### Instructions to follow
Using the listing below, retype exactly the lines starting at the one with "C12: 22uF (plus" and ending at the one with "R12: 1.8k (N5, VEXT) -> 330 (N5, VEXT)", and include both.

### Records for processing
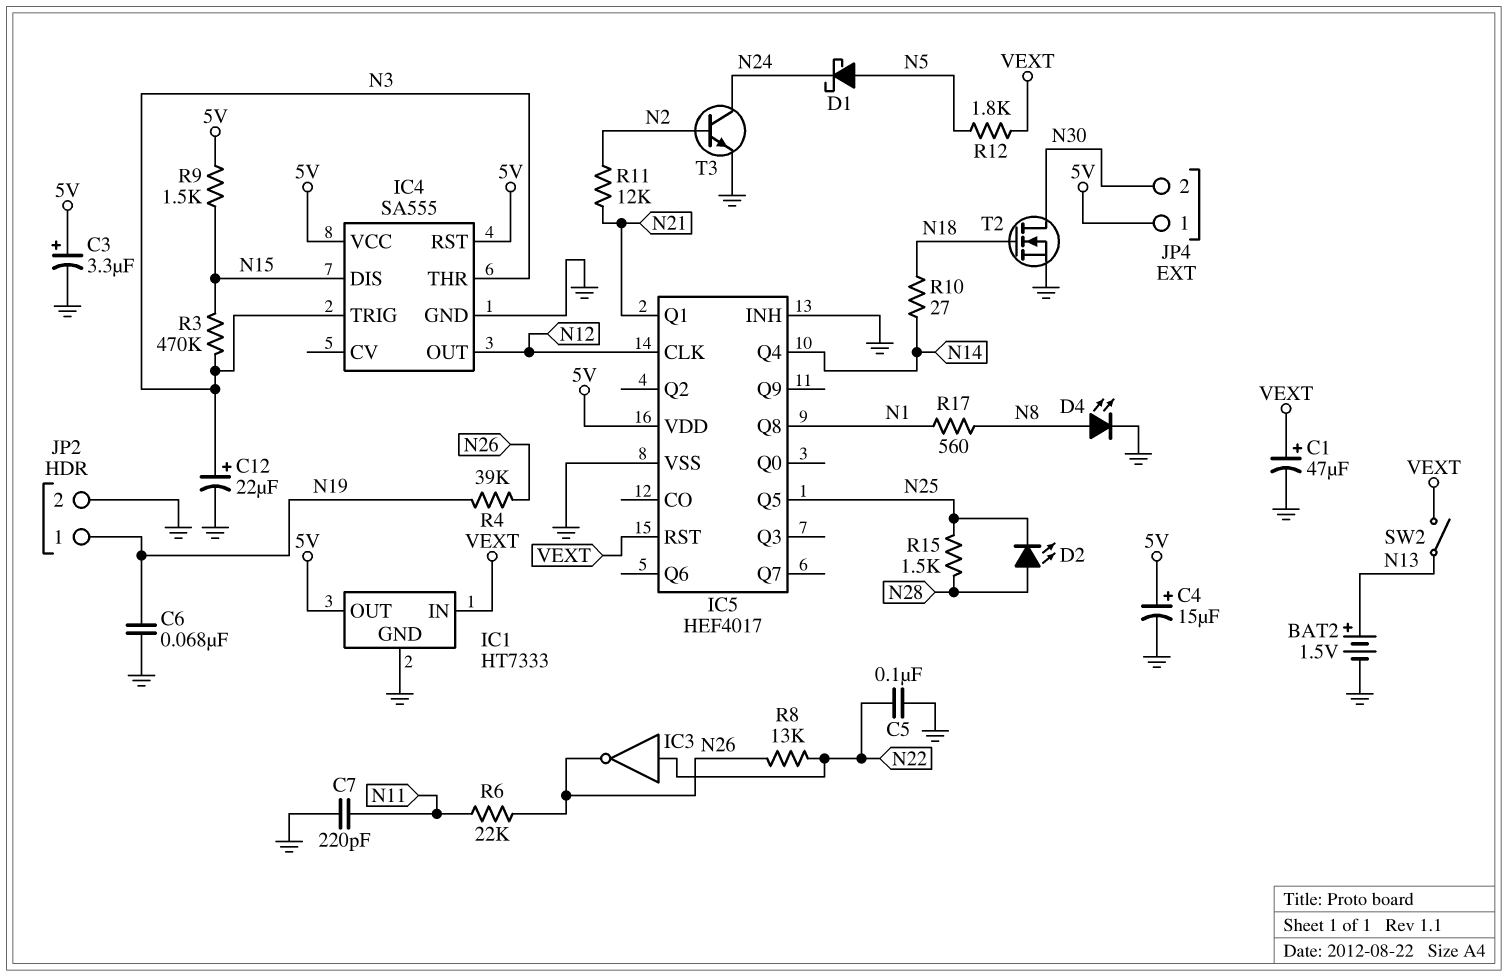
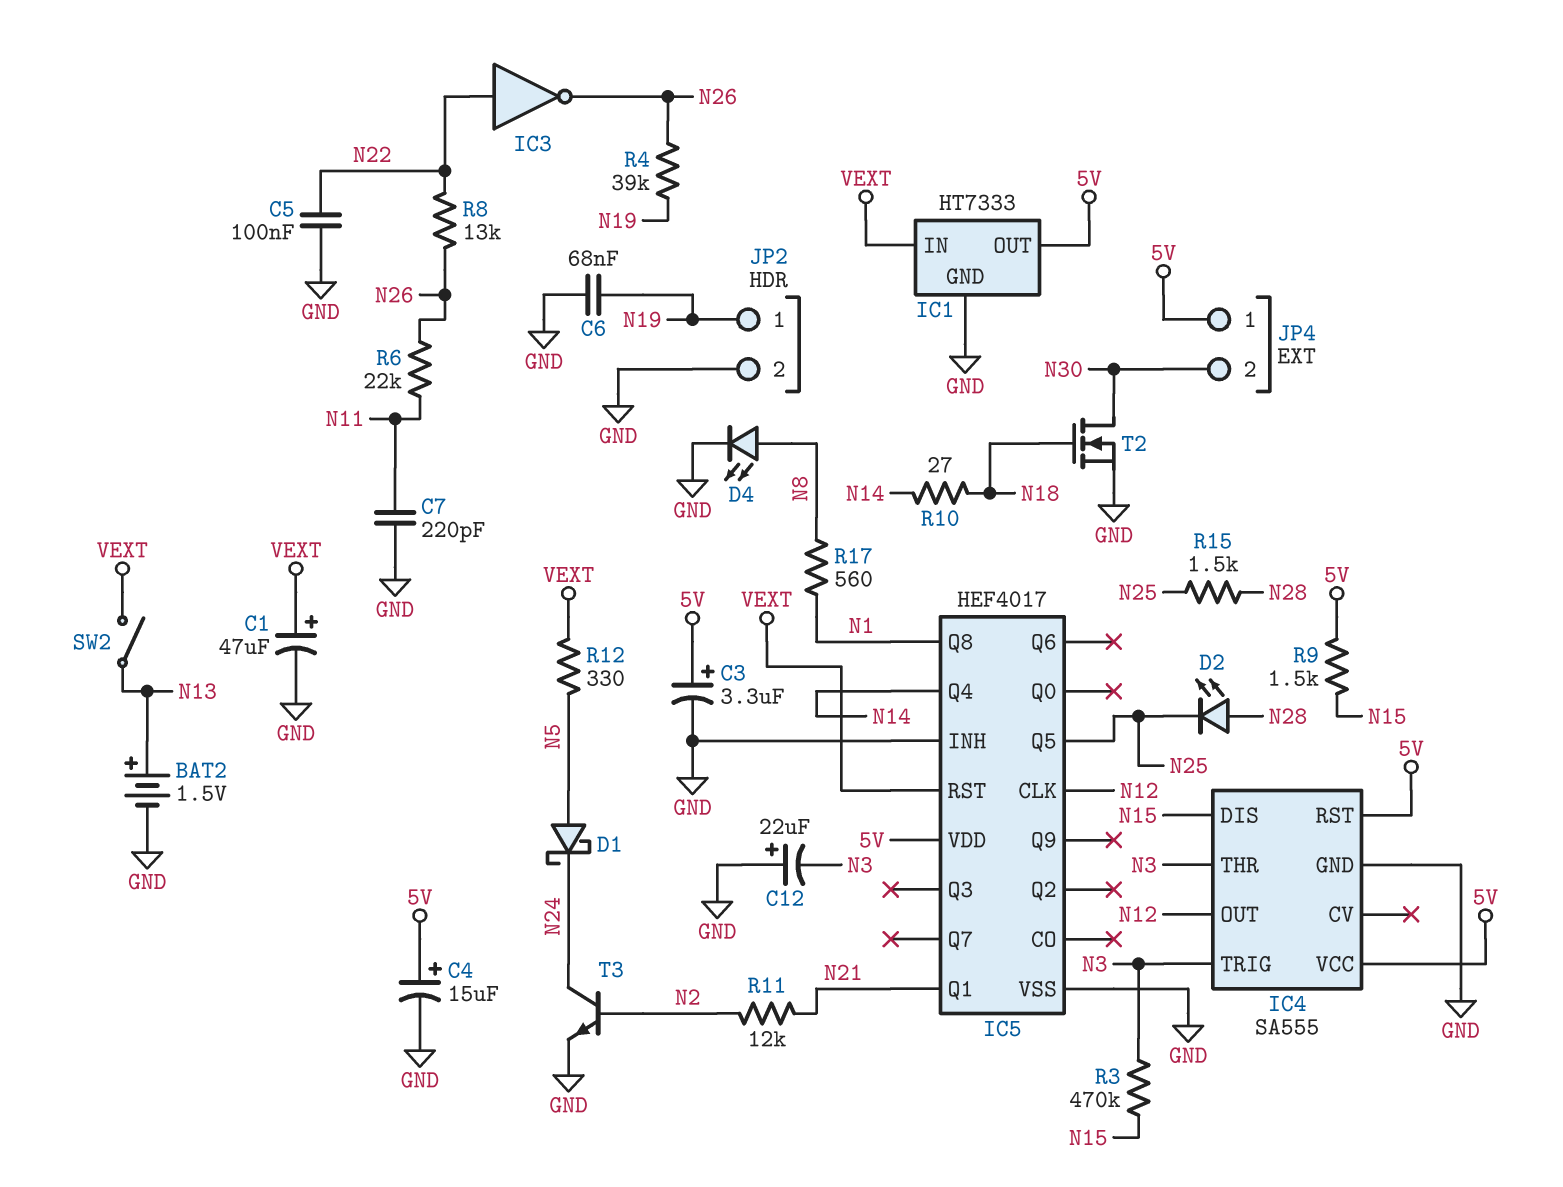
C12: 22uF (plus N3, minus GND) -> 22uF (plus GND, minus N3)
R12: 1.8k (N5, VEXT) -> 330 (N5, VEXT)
==
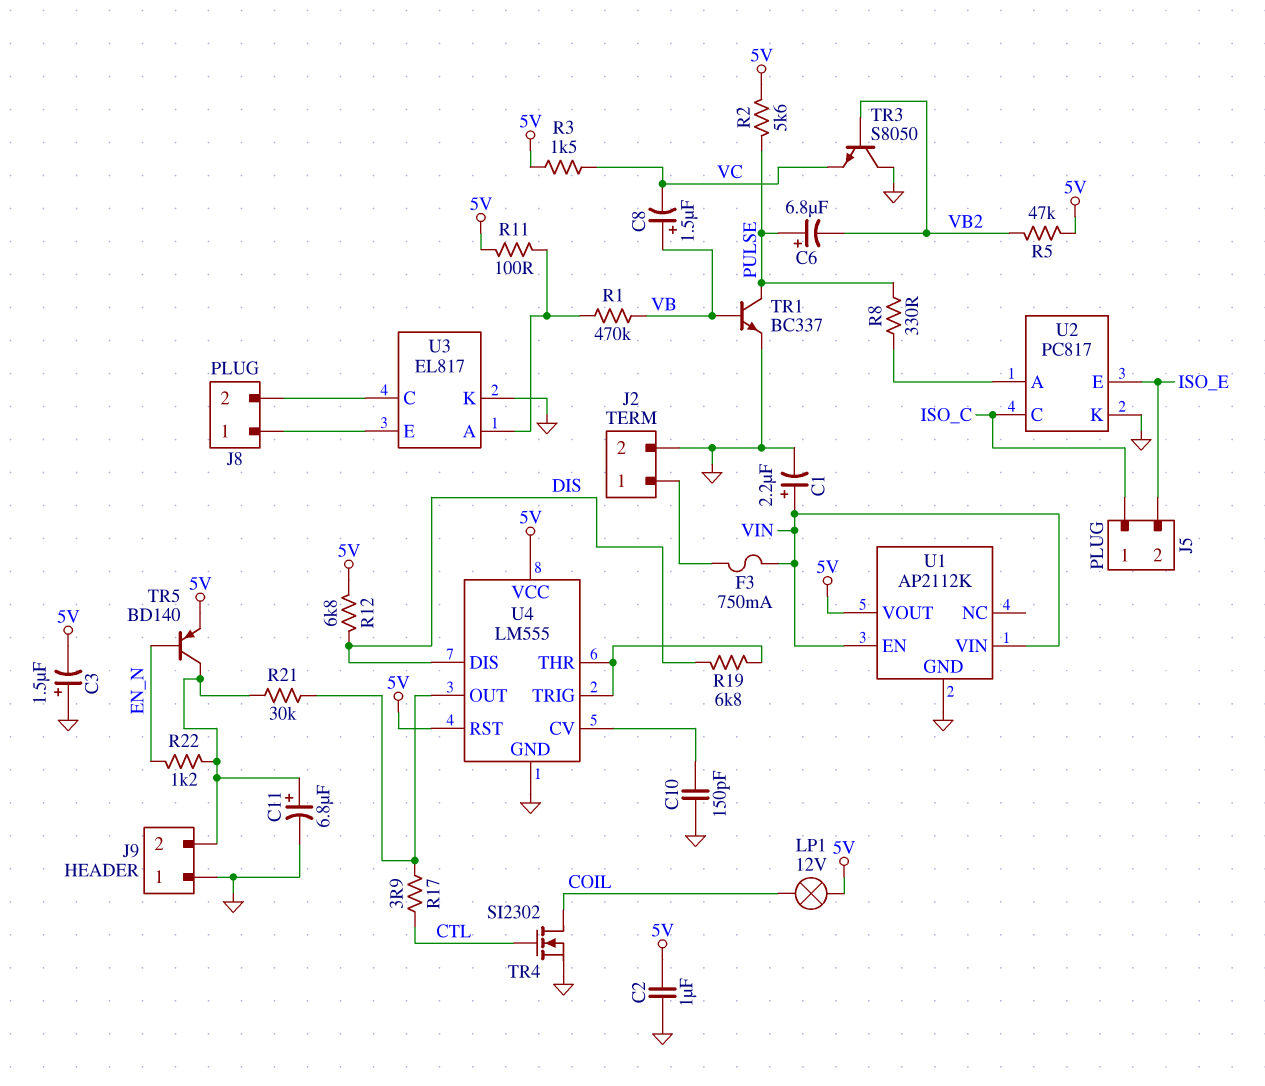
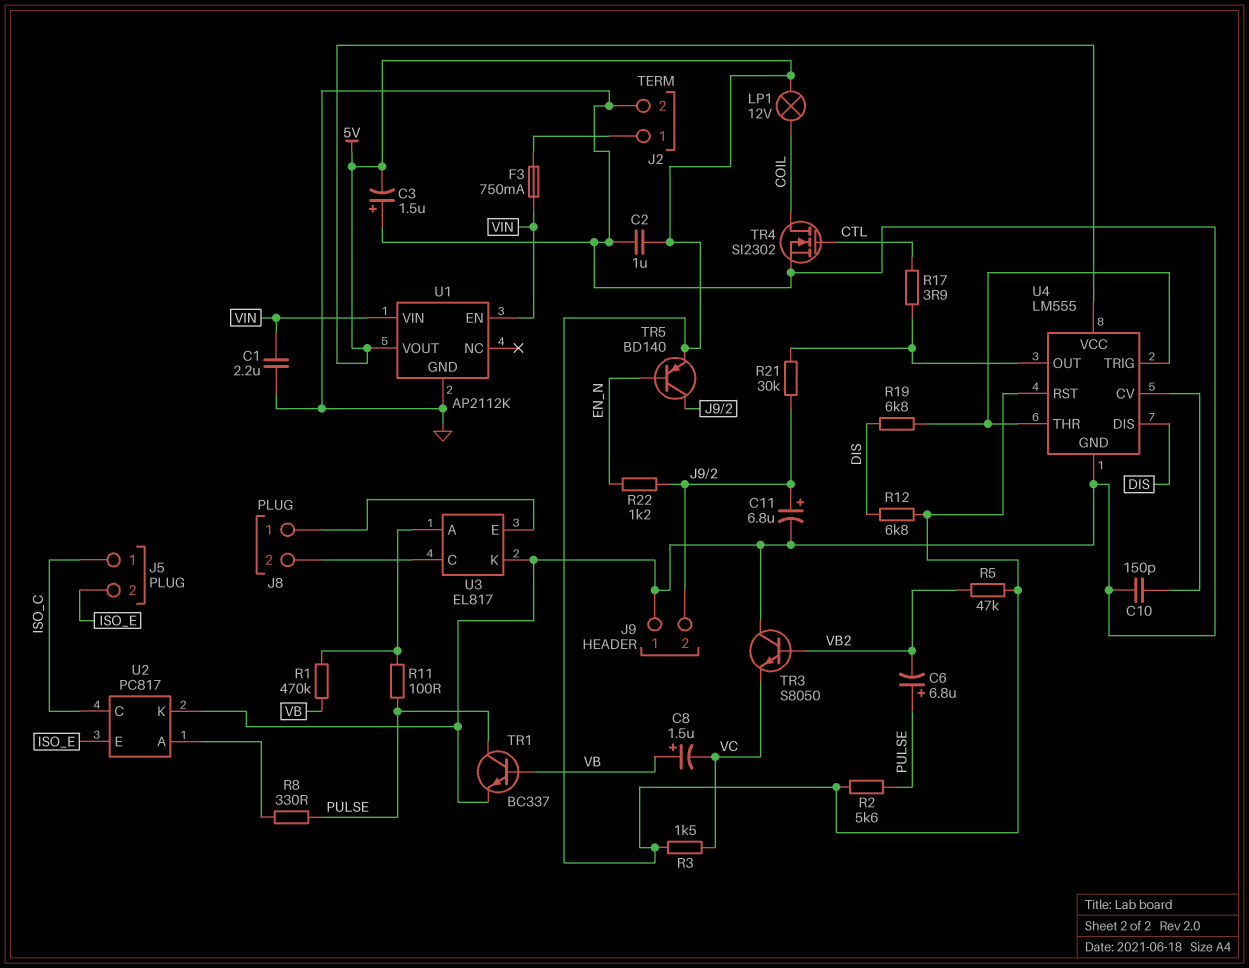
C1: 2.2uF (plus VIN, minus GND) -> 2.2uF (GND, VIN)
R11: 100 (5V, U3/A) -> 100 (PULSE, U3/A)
==
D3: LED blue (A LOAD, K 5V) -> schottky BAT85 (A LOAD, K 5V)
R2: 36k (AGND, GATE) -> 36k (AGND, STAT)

### Task response
C12: 22uF (plus N3, minus GND) -> 22uF (plus GND, minus N3)
R12: 1.8k (N5, VEXT) -> 330 (N5, VEXT)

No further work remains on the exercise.